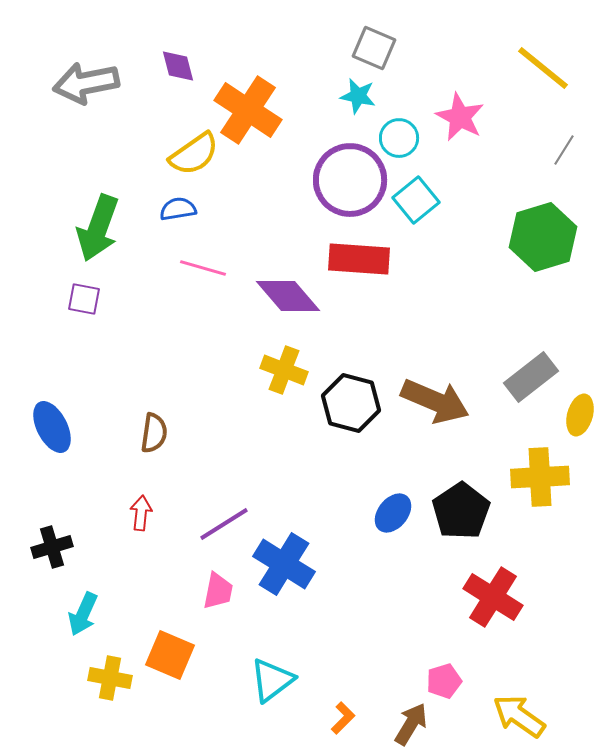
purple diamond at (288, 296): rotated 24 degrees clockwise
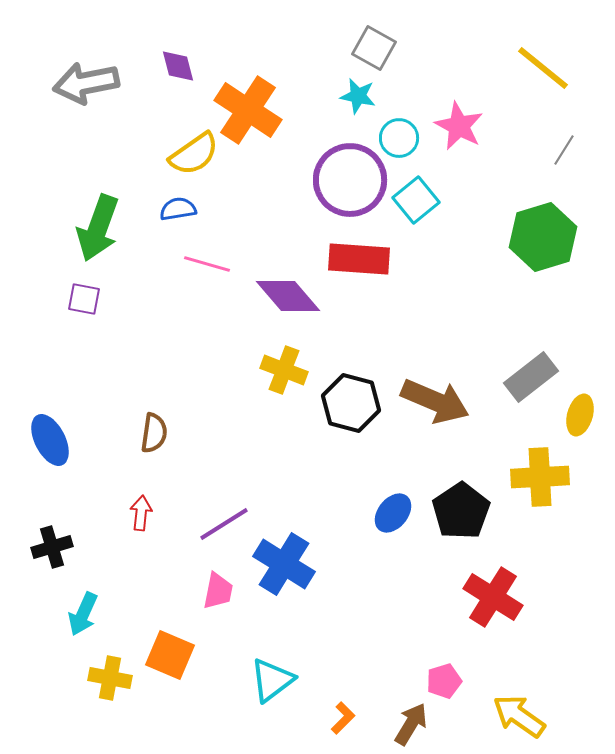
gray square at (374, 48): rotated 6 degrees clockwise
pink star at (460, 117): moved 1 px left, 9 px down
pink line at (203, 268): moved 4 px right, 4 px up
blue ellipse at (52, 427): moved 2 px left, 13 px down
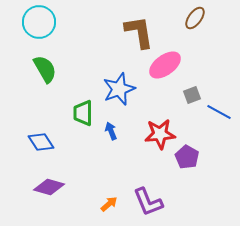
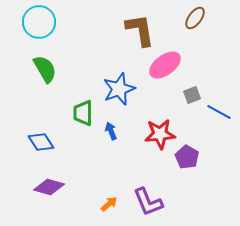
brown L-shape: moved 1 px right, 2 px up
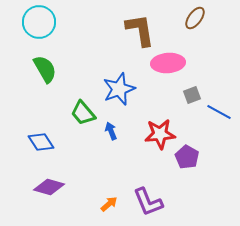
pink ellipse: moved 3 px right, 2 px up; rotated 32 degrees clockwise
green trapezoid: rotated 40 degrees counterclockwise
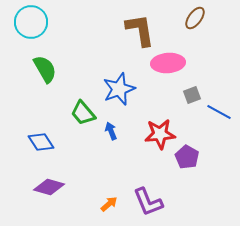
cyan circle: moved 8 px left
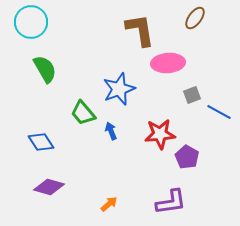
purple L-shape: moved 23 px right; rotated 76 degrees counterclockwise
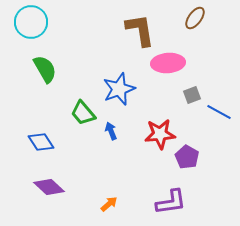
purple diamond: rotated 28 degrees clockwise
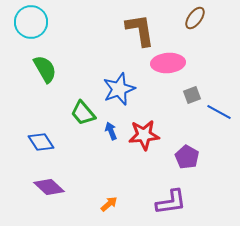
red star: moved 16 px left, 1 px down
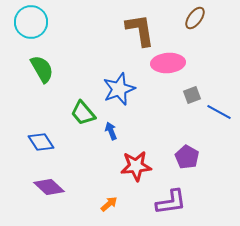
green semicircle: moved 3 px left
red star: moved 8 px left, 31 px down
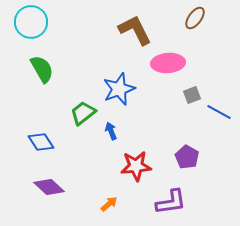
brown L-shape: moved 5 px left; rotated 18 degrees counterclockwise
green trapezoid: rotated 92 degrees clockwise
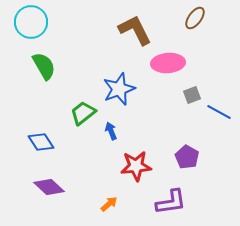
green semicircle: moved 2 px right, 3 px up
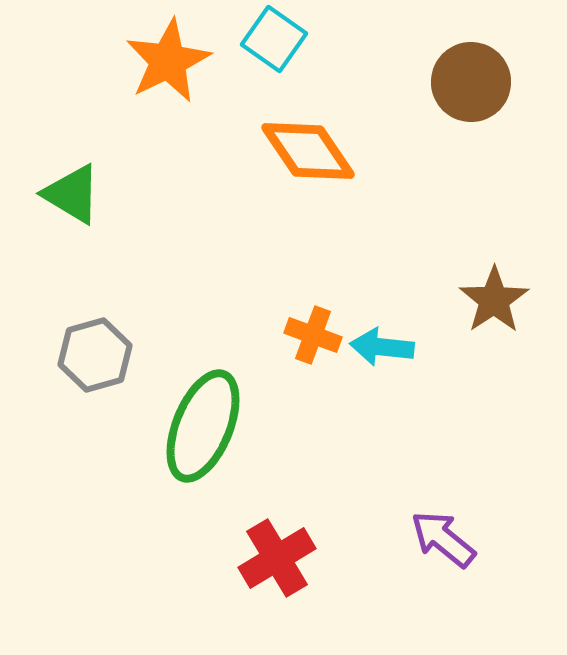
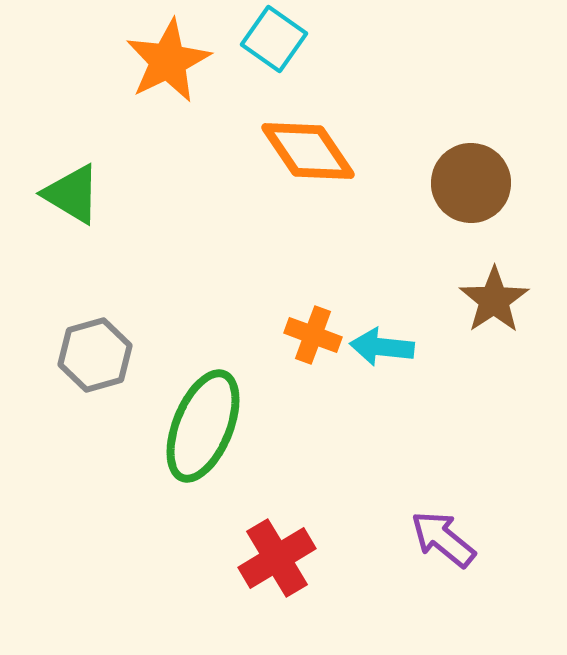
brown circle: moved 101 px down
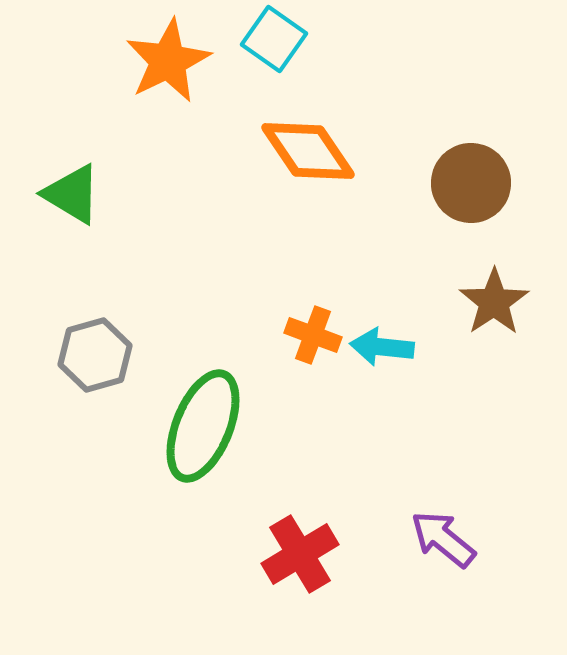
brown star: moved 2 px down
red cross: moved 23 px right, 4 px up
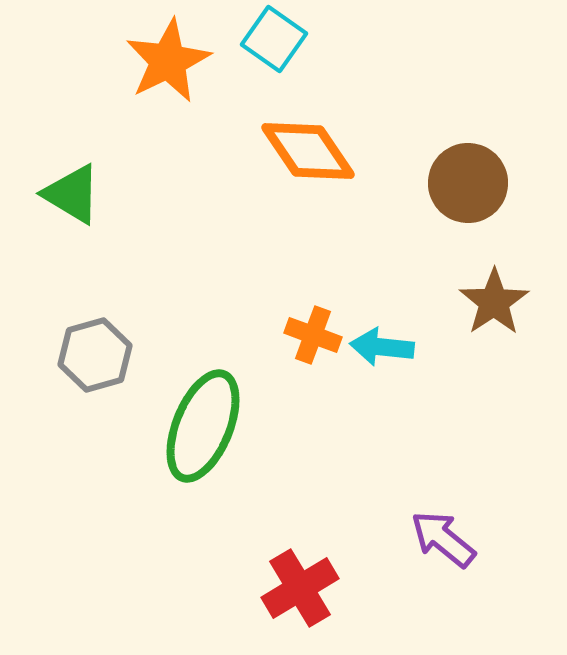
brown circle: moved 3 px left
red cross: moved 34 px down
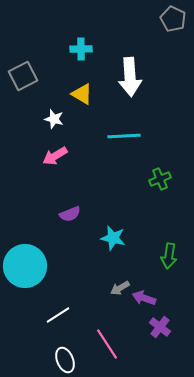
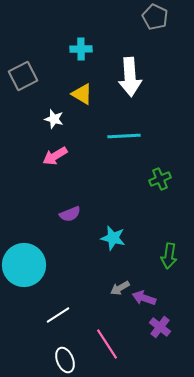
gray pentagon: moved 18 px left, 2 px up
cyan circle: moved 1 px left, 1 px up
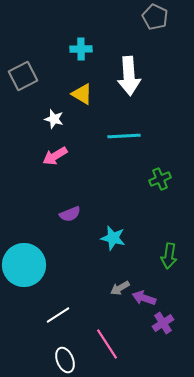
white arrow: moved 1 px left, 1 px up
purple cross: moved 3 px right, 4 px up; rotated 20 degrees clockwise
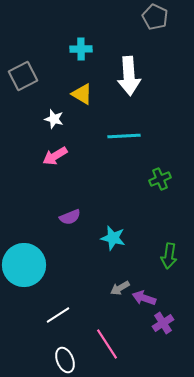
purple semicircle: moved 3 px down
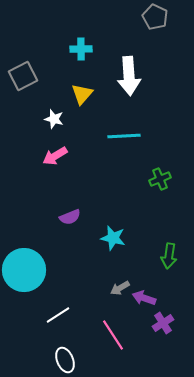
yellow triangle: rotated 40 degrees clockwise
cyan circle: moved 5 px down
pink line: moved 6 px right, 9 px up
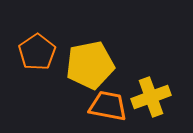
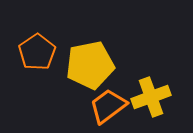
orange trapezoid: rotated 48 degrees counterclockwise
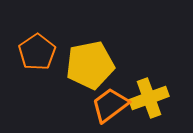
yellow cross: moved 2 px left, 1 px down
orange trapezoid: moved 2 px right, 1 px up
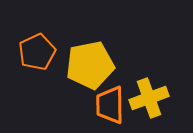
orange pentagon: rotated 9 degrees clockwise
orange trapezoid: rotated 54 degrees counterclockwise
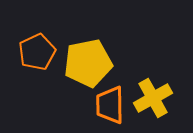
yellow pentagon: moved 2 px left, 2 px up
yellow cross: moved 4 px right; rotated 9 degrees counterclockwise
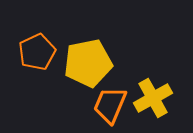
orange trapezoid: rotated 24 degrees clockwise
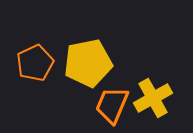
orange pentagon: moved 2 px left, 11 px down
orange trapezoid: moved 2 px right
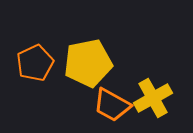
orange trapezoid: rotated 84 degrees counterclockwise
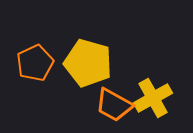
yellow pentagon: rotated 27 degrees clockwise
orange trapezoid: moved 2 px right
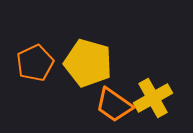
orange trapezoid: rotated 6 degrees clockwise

• • • • •

* **WORK TO BE COMPLETED**
Copy the rows above word for word, from the line containing "yellow cross: moved 2 px left, 1 px down" up to and including the line containing "orange trapezoid: rotated 84", and omit the picture lines.

* **WRITTEN ANSWER**
yellow cross: moved 2 px left, 1 px down
orange trapezoid: moved 2 px right, 1 px up
orange pentagon: rotated 9 degrees clockwise
orange trapezoid: rotated 54 degrees counterclockwise
yellow pentagon: moved 2 px left, 2 px up
yellow cross: moved 4 px right; rotated 9 degrees counterclockwise
orange trapezoid: rotated 24 degrees clockwise
orange pentagon: moved 2 px left, 11 px down
orange trapezoid: moved 2 px right
orange trapezoid: rotated 84 degrees counterclockwise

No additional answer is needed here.